■ About this exercise ■
Which lines below mention "Chart"? Pick each one out.

[Records for the exercise Boundary: Start]

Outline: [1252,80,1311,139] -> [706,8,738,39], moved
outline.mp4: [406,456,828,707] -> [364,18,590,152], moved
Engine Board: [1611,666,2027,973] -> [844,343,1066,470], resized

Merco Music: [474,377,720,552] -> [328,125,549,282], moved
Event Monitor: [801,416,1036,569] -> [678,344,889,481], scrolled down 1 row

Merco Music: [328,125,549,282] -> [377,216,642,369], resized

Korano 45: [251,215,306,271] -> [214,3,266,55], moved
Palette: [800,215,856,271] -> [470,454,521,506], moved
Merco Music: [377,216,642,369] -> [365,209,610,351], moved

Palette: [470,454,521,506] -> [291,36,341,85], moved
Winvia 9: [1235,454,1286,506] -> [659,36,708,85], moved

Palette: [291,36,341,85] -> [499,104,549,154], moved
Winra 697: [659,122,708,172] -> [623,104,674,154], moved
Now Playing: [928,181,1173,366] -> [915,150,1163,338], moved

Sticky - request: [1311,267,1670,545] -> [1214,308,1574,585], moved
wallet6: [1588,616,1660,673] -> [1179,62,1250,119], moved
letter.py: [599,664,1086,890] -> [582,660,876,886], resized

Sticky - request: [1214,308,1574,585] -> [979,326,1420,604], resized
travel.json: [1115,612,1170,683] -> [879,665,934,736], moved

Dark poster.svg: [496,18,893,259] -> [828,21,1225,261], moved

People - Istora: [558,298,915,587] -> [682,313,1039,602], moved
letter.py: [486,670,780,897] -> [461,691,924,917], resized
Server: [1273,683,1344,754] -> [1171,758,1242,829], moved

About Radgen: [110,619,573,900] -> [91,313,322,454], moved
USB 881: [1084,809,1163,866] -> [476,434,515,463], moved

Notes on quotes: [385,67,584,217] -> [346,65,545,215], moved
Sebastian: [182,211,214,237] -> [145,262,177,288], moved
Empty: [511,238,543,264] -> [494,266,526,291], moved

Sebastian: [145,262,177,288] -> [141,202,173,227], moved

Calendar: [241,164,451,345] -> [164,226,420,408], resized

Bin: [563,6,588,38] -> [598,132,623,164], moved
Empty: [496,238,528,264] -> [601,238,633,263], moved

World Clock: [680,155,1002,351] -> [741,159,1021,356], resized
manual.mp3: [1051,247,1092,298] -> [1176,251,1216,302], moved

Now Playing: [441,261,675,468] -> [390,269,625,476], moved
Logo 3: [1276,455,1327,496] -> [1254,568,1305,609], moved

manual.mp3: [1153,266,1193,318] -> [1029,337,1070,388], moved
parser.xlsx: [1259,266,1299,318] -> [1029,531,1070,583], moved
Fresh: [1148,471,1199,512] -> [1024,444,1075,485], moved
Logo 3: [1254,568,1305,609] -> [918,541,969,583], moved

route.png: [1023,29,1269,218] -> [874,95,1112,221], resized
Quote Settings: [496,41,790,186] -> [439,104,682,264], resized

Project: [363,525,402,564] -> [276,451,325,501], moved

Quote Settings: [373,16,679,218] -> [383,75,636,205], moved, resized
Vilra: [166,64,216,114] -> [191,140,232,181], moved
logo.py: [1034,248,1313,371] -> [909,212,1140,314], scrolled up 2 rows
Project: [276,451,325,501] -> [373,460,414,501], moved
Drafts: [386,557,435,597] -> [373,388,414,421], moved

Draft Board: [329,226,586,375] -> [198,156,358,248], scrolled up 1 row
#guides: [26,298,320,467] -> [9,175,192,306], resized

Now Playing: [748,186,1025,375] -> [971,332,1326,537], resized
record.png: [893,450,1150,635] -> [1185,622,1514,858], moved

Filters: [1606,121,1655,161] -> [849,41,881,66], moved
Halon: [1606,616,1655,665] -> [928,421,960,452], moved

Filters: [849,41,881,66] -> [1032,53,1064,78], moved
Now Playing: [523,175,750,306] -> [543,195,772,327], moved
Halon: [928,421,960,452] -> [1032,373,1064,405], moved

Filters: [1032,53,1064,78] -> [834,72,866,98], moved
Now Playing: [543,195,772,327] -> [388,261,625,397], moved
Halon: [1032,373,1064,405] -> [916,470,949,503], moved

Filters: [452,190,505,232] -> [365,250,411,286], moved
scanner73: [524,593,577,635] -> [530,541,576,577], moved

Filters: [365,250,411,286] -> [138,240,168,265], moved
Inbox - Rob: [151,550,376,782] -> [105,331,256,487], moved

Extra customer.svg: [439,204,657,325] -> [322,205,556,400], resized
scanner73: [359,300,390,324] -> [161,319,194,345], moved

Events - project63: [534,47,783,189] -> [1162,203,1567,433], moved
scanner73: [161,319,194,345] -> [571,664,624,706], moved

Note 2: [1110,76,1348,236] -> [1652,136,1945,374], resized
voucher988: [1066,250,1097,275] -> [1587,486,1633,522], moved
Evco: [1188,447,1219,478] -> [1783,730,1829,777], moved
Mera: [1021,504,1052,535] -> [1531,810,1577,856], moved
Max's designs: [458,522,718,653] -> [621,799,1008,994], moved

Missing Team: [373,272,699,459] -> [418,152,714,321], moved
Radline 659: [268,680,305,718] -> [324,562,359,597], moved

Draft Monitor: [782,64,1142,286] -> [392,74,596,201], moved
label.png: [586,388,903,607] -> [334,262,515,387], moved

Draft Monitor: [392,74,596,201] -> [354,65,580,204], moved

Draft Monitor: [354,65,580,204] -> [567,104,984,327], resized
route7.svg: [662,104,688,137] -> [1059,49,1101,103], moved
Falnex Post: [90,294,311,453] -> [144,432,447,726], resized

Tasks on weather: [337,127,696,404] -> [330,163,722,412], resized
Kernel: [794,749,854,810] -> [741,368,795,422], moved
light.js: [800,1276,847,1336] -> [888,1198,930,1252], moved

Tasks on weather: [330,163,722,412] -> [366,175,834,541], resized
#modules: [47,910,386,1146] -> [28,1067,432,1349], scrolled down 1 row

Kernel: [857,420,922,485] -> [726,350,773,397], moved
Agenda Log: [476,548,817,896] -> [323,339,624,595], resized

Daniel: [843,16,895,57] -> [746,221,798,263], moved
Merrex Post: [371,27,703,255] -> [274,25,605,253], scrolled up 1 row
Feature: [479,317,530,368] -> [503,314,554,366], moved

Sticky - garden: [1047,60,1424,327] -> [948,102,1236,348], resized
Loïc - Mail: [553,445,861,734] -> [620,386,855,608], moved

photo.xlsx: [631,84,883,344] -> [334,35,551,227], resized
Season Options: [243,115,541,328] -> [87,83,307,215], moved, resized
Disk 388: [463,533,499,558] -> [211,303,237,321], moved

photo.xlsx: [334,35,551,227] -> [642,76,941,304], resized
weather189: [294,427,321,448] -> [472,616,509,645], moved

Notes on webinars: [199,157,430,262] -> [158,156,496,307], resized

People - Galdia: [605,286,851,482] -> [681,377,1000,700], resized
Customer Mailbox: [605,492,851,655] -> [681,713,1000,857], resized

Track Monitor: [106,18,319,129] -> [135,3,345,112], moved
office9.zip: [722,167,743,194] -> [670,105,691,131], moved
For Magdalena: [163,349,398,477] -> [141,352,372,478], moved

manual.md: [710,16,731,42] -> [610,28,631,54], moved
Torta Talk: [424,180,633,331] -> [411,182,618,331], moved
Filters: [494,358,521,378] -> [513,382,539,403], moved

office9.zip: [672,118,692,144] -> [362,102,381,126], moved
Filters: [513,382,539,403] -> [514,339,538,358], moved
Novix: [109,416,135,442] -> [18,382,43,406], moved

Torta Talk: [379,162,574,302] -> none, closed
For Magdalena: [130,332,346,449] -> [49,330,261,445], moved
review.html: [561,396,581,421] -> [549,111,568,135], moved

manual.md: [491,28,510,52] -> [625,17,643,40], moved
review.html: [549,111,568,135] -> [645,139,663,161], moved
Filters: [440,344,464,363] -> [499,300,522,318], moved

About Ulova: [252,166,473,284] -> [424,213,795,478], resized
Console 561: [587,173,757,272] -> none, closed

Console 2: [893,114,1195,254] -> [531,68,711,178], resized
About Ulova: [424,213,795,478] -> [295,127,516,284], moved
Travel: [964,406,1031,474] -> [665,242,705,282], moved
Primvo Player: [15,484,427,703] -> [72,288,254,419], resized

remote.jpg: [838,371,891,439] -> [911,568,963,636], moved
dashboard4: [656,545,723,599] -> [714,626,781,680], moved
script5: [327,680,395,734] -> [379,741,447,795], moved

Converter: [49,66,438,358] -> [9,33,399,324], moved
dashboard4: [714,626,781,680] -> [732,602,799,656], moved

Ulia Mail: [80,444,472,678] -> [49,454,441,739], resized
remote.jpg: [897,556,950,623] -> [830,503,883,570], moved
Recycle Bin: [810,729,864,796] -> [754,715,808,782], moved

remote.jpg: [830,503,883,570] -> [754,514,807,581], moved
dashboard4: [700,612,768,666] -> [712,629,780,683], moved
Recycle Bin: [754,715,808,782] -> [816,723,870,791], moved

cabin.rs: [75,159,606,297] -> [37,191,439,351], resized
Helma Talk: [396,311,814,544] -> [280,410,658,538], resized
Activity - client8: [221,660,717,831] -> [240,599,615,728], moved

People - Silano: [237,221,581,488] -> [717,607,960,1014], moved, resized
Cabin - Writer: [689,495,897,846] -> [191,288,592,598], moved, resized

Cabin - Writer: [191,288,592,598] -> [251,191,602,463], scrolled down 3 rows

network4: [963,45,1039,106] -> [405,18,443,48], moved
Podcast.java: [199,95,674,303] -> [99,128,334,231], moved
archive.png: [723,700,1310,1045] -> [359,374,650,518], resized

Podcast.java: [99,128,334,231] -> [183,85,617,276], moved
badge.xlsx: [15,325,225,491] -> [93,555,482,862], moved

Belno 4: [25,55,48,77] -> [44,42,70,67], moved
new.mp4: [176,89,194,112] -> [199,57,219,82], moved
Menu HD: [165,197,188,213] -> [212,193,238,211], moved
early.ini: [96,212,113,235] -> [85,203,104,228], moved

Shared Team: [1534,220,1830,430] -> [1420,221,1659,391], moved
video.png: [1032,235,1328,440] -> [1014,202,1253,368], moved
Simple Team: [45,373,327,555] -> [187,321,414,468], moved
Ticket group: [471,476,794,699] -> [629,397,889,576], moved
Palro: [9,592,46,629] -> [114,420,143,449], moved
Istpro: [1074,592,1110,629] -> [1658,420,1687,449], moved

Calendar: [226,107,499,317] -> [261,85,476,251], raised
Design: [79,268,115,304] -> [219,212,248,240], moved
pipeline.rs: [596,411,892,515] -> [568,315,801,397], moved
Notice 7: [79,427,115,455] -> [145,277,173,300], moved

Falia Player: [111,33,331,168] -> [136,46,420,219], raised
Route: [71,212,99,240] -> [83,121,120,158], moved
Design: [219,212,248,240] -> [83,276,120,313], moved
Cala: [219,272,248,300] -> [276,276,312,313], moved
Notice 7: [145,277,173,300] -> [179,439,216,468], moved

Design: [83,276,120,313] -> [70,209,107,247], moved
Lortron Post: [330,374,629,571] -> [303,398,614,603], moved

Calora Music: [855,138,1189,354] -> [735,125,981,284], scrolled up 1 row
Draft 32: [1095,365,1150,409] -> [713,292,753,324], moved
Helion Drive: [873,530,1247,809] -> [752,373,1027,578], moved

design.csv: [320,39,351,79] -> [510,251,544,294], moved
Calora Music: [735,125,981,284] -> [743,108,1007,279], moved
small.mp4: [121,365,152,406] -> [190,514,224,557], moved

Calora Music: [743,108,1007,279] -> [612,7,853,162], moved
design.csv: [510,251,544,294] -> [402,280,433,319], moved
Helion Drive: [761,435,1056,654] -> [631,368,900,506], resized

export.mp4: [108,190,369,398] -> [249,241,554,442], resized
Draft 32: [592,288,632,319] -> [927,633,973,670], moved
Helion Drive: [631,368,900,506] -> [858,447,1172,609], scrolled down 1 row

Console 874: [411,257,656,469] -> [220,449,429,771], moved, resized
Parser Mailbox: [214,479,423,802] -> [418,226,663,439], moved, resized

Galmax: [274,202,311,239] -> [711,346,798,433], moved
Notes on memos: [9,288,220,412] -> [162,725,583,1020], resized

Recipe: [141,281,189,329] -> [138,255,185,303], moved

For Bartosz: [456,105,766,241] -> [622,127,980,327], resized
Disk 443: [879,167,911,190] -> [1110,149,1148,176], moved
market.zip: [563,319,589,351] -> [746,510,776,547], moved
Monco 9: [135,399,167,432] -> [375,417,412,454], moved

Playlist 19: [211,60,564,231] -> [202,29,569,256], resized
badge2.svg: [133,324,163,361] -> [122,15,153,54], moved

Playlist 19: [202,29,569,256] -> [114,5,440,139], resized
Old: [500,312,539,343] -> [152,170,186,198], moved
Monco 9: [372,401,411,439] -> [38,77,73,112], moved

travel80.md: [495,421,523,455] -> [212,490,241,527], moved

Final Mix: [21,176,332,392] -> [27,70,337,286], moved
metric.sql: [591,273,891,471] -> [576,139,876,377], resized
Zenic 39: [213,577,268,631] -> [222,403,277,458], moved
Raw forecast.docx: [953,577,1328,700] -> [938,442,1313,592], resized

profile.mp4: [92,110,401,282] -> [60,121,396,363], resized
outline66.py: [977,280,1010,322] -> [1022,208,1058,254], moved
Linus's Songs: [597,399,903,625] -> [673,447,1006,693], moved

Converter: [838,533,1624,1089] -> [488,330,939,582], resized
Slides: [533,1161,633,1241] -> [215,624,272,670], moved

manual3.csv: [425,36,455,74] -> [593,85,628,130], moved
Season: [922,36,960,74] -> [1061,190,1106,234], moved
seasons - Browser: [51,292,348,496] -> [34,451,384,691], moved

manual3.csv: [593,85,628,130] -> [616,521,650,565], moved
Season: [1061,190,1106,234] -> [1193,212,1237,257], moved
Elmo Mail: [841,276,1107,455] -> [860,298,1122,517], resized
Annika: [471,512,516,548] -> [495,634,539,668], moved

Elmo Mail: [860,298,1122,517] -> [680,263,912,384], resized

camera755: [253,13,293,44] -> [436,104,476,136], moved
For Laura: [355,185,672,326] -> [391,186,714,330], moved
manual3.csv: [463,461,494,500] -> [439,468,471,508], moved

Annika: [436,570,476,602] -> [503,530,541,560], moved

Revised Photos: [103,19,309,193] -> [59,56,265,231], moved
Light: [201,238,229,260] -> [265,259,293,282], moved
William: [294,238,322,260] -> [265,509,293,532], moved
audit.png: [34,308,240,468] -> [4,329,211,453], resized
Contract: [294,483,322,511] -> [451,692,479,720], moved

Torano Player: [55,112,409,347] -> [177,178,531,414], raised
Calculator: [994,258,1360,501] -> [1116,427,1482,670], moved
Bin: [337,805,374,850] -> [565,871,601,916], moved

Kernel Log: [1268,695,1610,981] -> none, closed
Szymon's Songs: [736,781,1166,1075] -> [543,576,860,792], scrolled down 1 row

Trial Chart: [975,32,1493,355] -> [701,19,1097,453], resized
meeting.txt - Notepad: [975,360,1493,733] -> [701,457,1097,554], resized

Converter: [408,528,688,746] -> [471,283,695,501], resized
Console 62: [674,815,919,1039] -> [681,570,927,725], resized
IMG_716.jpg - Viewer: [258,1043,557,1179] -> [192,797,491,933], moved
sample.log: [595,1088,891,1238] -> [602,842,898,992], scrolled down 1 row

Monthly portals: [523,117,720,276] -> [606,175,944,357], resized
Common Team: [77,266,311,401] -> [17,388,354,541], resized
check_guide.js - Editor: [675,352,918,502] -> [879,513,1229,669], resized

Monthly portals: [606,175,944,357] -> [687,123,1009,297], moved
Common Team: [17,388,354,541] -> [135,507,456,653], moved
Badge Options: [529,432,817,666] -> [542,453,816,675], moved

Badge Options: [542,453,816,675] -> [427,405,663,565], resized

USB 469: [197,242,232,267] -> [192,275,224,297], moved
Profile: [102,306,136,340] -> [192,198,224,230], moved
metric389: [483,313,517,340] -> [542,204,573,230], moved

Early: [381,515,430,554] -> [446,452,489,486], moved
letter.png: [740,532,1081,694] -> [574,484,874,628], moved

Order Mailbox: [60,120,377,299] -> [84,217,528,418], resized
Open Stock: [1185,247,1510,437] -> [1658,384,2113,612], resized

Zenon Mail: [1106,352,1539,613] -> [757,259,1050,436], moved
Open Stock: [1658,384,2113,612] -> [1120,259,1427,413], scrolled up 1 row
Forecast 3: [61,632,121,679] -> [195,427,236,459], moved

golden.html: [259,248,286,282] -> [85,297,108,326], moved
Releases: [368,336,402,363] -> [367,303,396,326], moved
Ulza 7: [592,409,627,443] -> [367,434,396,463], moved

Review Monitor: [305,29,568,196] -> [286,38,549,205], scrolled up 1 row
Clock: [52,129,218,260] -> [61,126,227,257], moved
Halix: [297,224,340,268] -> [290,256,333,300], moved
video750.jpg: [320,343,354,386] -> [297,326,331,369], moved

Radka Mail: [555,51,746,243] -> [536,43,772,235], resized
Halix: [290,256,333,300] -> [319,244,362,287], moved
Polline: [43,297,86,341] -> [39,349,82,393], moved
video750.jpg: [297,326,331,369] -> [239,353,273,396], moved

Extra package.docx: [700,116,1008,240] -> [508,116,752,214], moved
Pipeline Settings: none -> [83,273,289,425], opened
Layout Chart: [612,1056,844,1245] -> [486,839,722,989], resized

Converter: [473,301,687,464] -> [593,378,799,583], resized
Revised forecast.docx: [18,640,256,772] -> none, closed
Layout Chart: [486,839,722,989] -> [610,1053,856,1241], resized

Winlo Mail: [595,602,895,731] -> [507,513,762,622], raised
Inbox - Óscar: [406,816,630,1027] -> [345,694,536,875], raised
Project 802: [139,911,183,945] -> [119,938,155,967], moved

[Records for the exercise Boundary: End]

■ Expected answer ■
Trial Chart: [975,32,1493,355] -> [701,19,1097,453], resized
Layout Chart: [612,1056,844,1245] -> [486,839,722,989], resized
Layout Chart: [486,839,722,989] -> [610,1053,856,1241], resized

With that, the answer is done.